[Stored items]
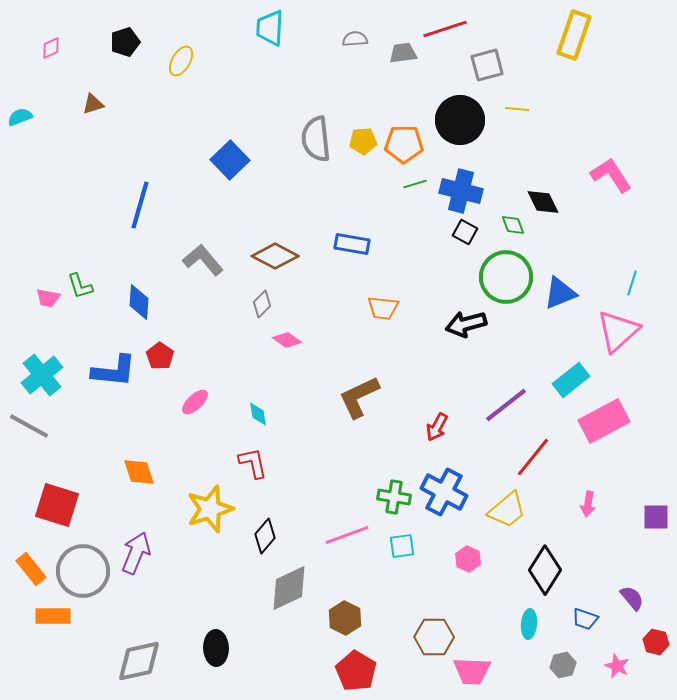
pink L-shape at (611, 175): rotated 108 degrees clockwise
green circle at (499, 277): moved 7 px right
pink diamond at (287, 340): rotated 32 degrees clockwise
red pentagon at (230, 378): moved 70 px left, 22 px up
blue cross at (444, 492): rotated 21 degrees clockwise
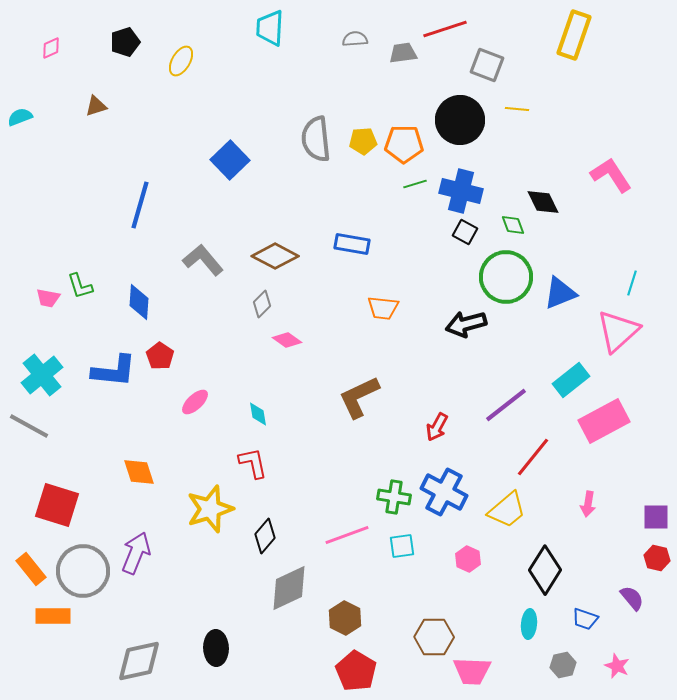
gray square at (487, 65): rotated 36 degrees clockwise
brown triangle at (93, 104): moved 3 px right, 2 px down
red hexagon at (656, 642): moved 1 px right, 84 px up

Required work: Quote every line of the shape sequence data above word for word, leaving out the pictures.

Reply to the exercise:
pink L-shape at (611, 175): rotated 108 degrees clockwise
green circle at (499, 277): moved 7 px right
pink diamond at (287, 340): rotated 32 degrees clockwise
red pentagon at (230, 378): moved 70 px left, 22 px up
blue cross at (444, 492): rotated 21 degrees clockwise
gray square at (487, 65): rotated 36 degrees clockwise
brown triangle at (93, 104): moved 3 px right, 2 px down
red hexagon at (656, 642): moved 1 px right, 84 px up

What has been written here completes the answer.